» Brief:
Copy out the data word for word, without any of its pictures.

» Available records:
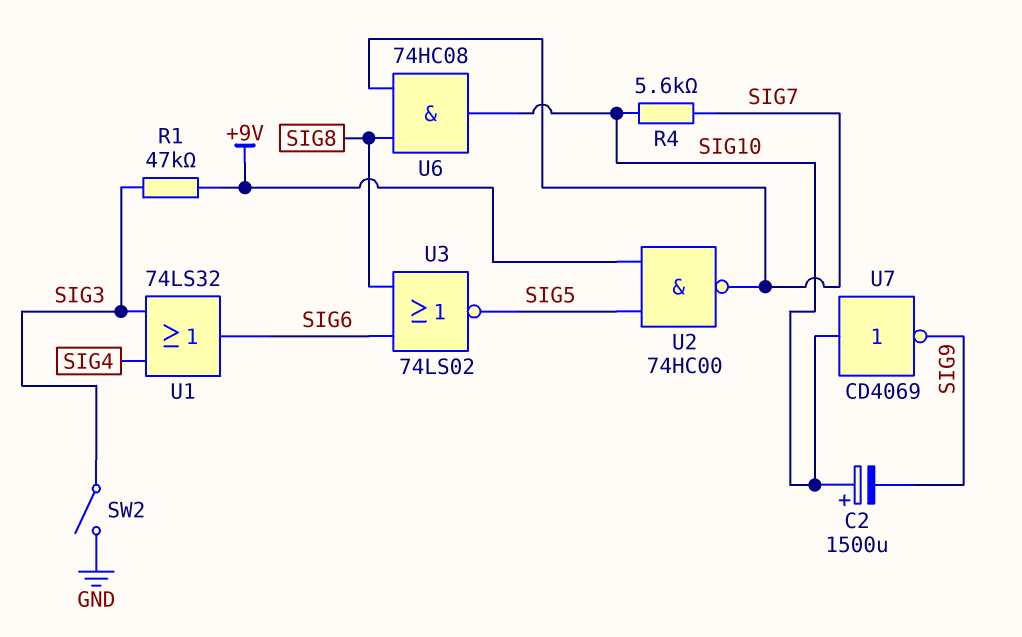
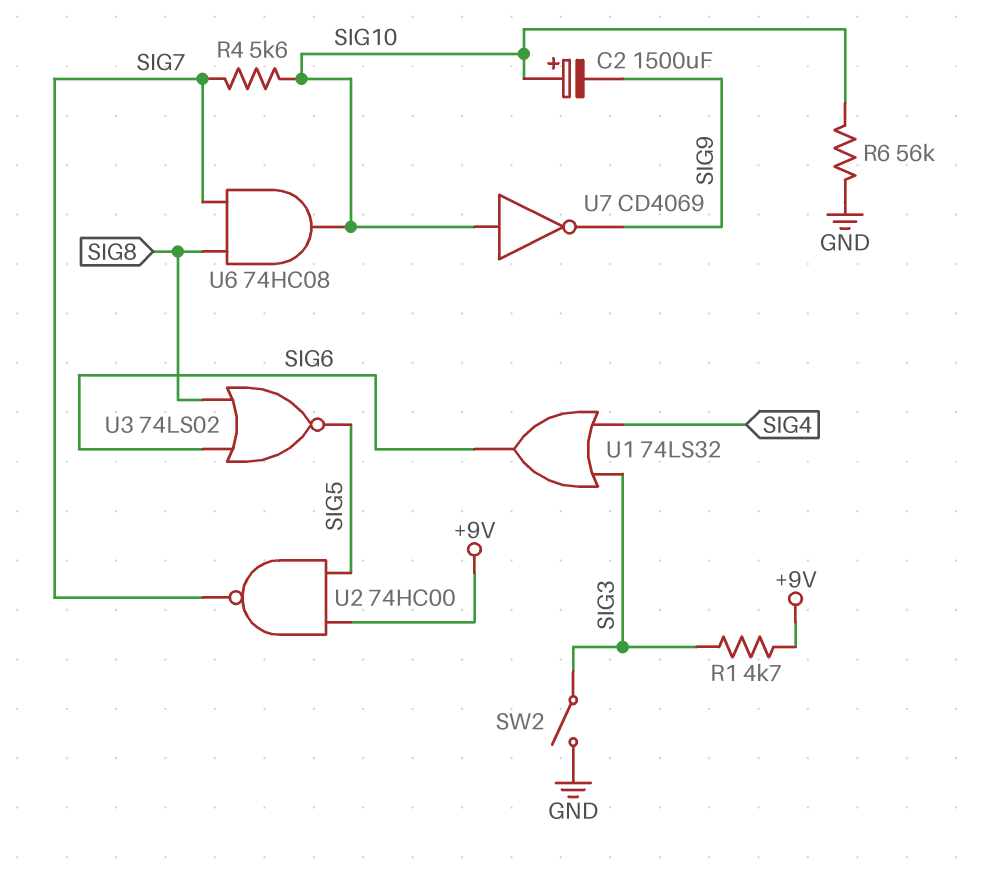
R1: 47k (+9V, SIG3) -> 4.7k (+9V, SIG3)
R6: none -> 56k (GND, SIG10)

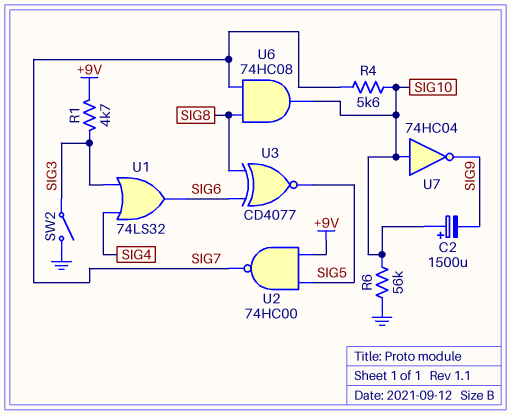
U3: NOR 74LS02 (in SIG6, in SIG8, out SIG5) -> XNOR CD4077 (in SIG6, in SIG8, out SIG5)
U7: NOT CD4069 (in SIG10, out SIG9) -> NOT 74HC04 (in SIG10, out SIG9)

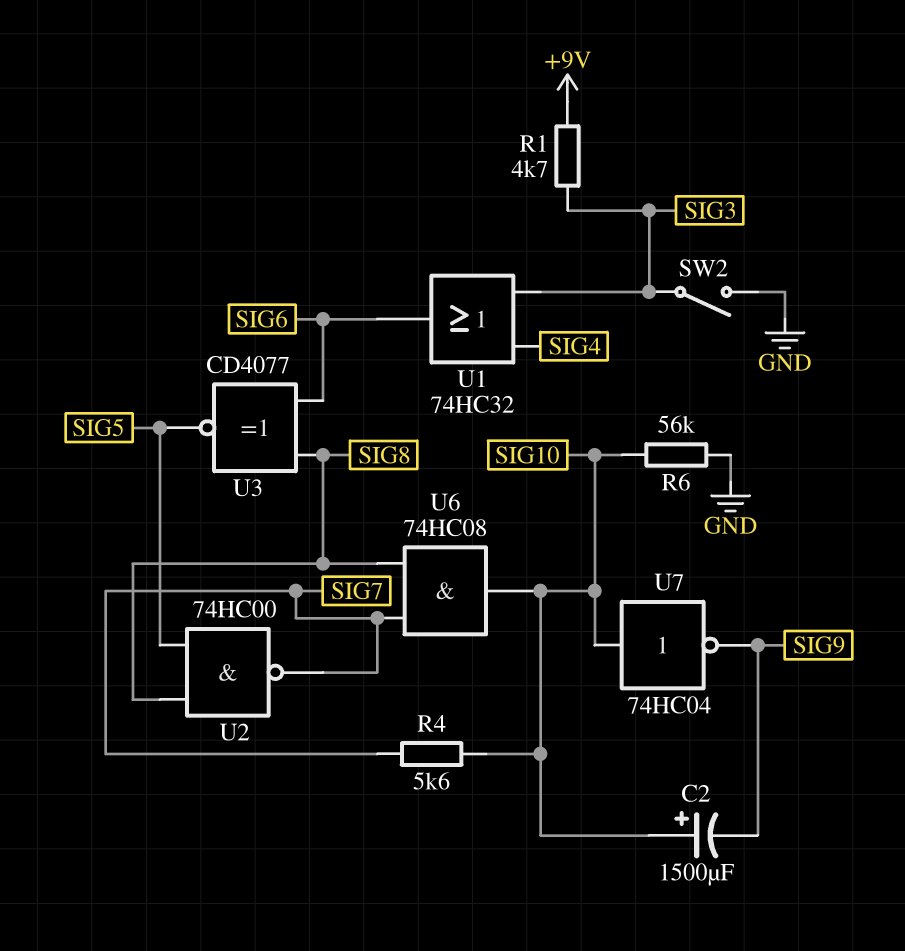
U1: OR 74LS32 (in SIG3, in SIG4, out SIG6) -> OR 74HC32 (in SIG3, in SIG4, out SIG6)
U2: NAND 74HC00 (in +9V, in SIG5, out SIG7) -> NAND 74HC00 (in SIG5, in SIG8, out SIG7)

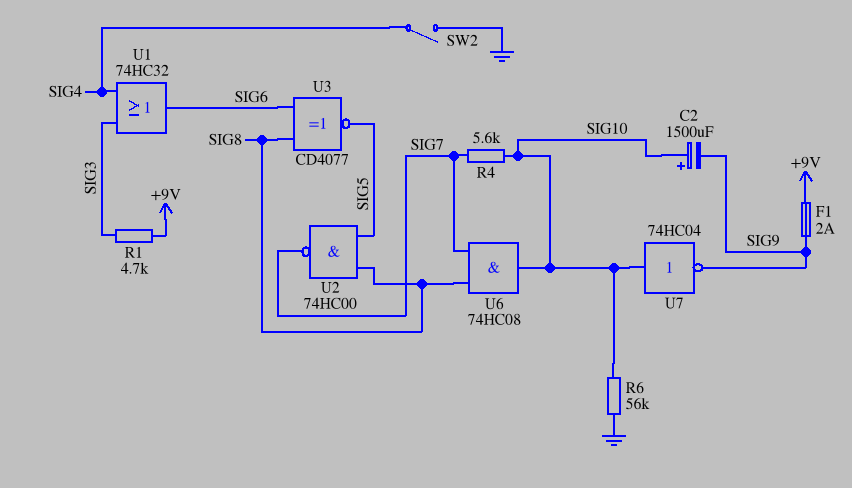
F1: none -> 2A (+9V, SIG9)
SW2: switch (GND, SIG3) -> switch (GND, SIG4)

» Answer for the task:
R1: 47k (+9V, SIG3) -> 4.7k (+9V, SIG3)
R6: none -> 56k (GND, SIG10)

U3: NOR 74LS02 (in SIG6, in SIG8, out SIG5) -> XNOR CD4077 (in SIG6, in SIG8, out SIG5)
U7: NOT CD4069 (in SIG10, out SIG9) -> NOT 74HC04 (in SIG10, out SIG9)

U1: OR 74LS32 (in SIG3, in SIG4, out SIG6) -> OR 74HC32 (in SIG3, in SIG4, out SIG6)
U2: NAND 74HC00 (in +9V, in SIG5, out SIG7) -> NAND 74HC00 (in SIG5, in SIG8, out SIG7)

F1: none -> 2A (+9V, SIG9)
SW2: switch (GND, SIG3) -> switch (GND, SIG4)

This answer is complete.